EXERCISE MATERIALS:
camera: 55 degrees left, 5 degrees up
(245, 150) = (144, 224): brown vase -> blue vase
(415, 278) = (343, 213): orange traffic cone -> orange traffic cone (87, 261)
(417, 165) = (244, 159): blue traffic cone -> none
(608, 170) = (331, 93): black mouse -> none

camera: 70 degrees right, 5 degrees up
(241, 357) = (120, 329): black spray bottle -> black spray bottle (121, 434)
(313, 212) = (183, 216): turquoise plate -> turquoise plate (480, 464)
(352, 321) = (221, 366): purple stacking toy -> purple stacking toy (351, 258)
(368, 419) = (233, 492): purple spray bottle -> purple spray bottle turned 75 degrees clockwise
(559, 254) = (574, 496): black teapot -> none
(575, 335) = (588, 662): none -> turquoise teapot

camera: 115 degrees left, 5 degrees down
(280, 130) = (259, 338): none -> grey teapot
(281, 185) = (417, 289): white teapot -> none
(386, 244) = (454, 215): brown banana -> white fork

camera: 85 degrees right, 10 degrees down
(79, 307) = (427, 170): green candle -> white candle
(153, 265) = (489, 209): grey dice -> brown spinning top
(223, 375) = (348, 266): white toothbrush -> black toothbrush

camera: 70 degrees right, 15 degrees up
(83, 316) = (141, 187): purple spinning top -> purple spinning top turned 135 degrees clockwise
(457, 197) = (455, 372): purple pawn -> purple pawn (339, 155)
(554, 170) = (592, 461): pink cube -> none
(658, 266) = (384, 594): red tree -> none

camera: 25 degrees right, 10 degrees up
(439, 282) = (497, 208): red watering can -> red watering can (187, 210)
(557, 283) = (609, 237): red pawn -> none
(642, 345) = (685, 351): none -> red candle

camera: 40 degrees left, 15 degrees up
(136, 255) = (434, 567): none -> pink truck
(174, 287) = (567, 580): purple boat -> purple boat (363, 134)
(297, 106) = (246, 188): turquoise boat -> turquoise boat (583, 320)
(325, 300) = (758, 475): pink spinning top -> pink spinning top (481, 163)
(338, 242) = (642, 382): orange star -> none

TASK BRIEF: Among the lines above, find those with the word "turned" and list them.

RESULT:
(368, 419) = (233, 492): purple spray bottle -> purple spray bottle turned 75 degrees clockwise
(83, 316) = (141, 187): purple spinning top -> purple spinning top turned 135 degrees clockwise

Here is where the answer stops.